Problem
Quote all entries exactly, leaving pictures aside.

(Object transformation records)
.....

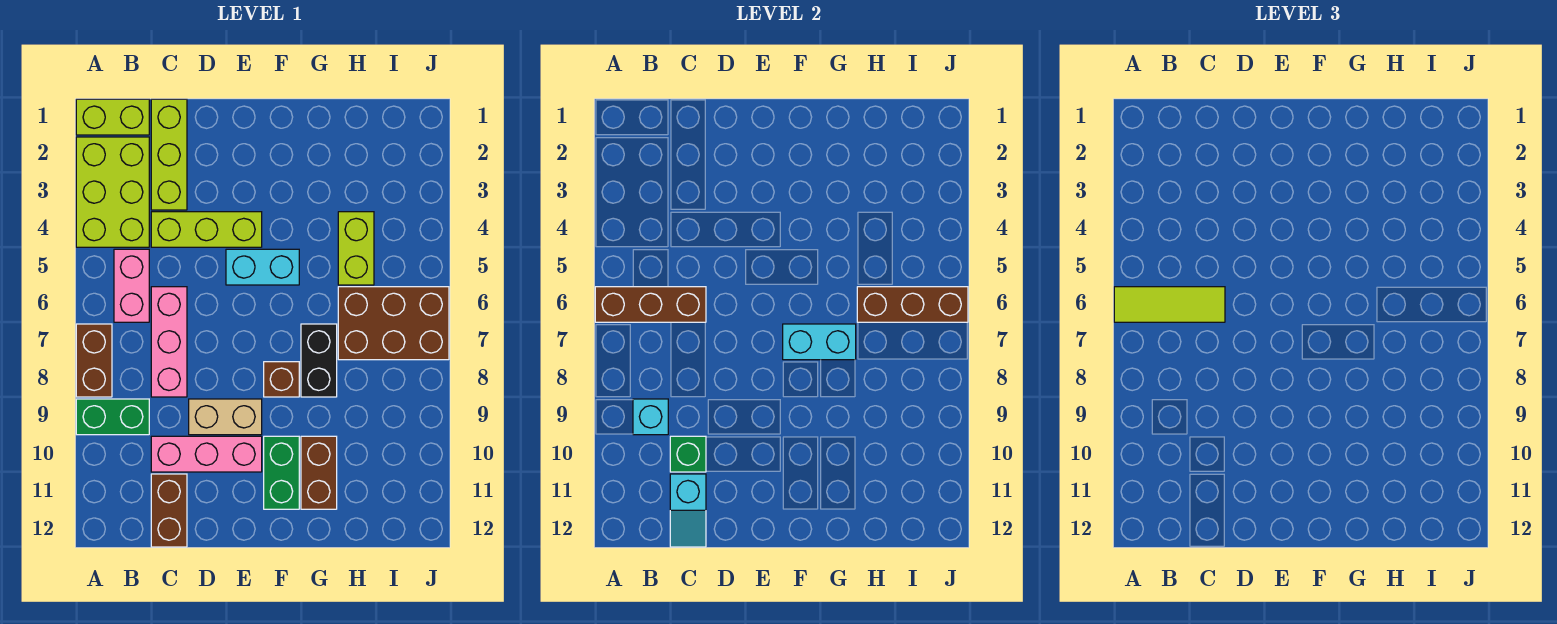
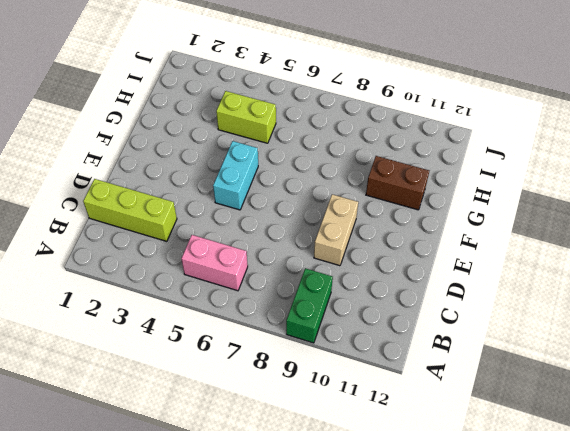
none -> lime 1x2 brick [76,99,149,135]
none -> lime 2x3 brick [76,137,149,247]
none -> brown 1x2 brick [76,324,112,397]

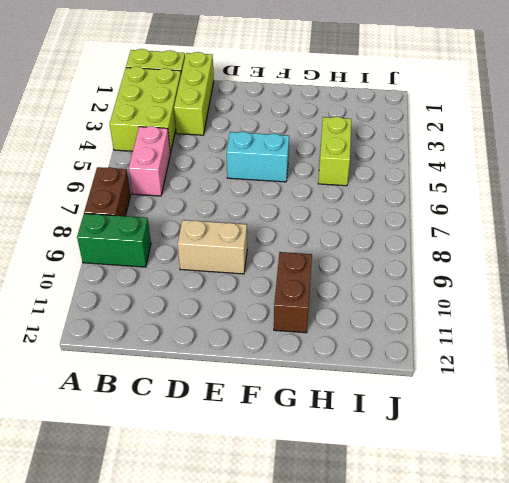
none -> lime 1x3 brick [151,212,262,247]
none -> pink 1x3 brick [151,287,187,397]
none -> pink 1x3 brick [151,436,262,472]

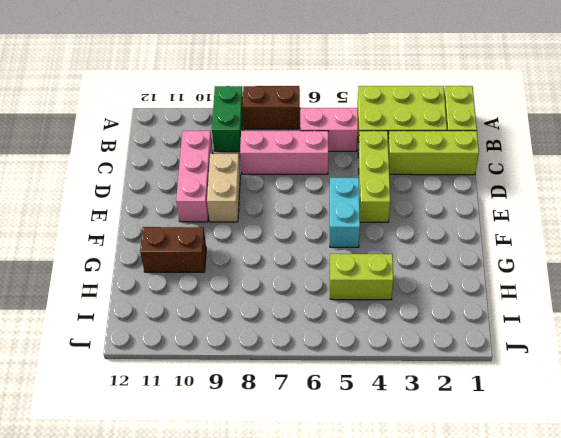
none -> brown 1x2 brick [151,474,187,547]
none -> brown 1x1 brick [264,362,299,397]
none -> green 1x2 brick [264,436,299,509]

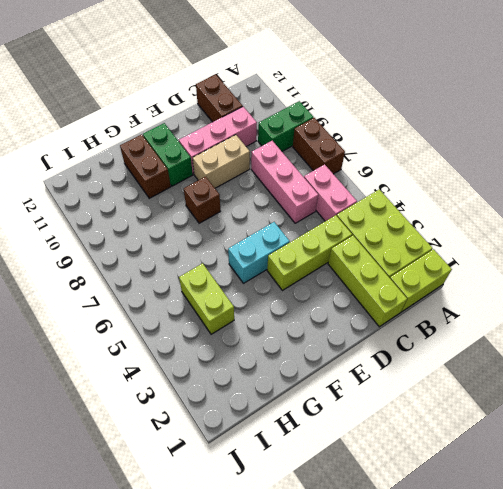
none -> black 1x2 brick [301,324,337,397]
none -> brown 2x3 brick [338,287,449,360]
none -> brown 1x3 brick [595,287,706,322]

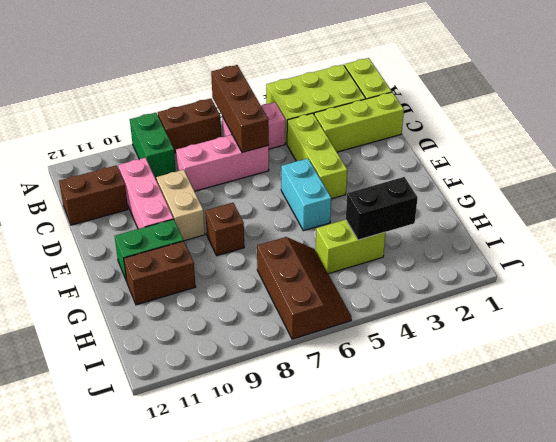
black 1x2 brick [346,177,418,240] -> black 1x2 brick moved to [301,324,337,397]
brown 2x3 slope [257,237,351,339] -> brown 2x3 brick [338,287,449,360]
none -> cyan 1x1 brick [633,399,668,435]
none -> green 1x1 brick [670,436,706,472]
none -> cyan 1x2 slope [670,474,706,547]

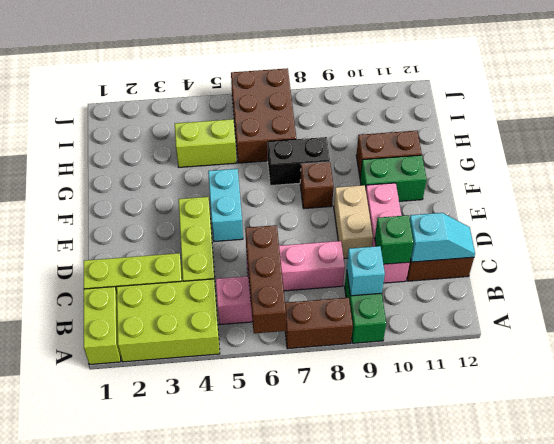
none -> cyan 1x2 brick [783,324,856,360]
none -> brown 1x3 brick [857,287,968,322]
none -> lime 1x3 tile [1114,287,1225,322]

.....

Problem solution
none -> lime 1x2 brick [76,99,149,135]
none -> lime 2x3 brick [76,137,149,247]
none -> brown 1x2 brick [76,324,112,397]

none -> lime 1x3 brick [151,212,262,247]
none -> pink 1x3 brick [151,287,187,397]
none -> pink 1x3 brick [151,436,262,472]

none -> brown 1x2 brick [151,474,187,547]
none -> brown 1x1 brick [264,362,299,397]
none -> green 1x2 brick [264,436,299,509]

none -> black 1x2 brick [301,324,337,397]
none -> brown 2x3 brick [338,287,449,360]
none -> brown 1x3 brick [595,287,706,322]

black 1x2 brick [346,177,418,240] -> black 1x2 brick moved to [301,324,337,397]
brown 2x3 slope [257,237,351,339] -> brown 2x3 brick [338,287,449,360]
none -> cyan 1x1 brick [633,399,668,435]
none -> green 1x1 brick [670,436,706,472]
none -> cyan 1x2 slope [670,474,706,547]

none -> cyan 1x2 brick [783,324,856,360]
none -> brown 1x3 brick [857,287,968,322]
none -> lime 1x3 tile [1114,287,1225,322]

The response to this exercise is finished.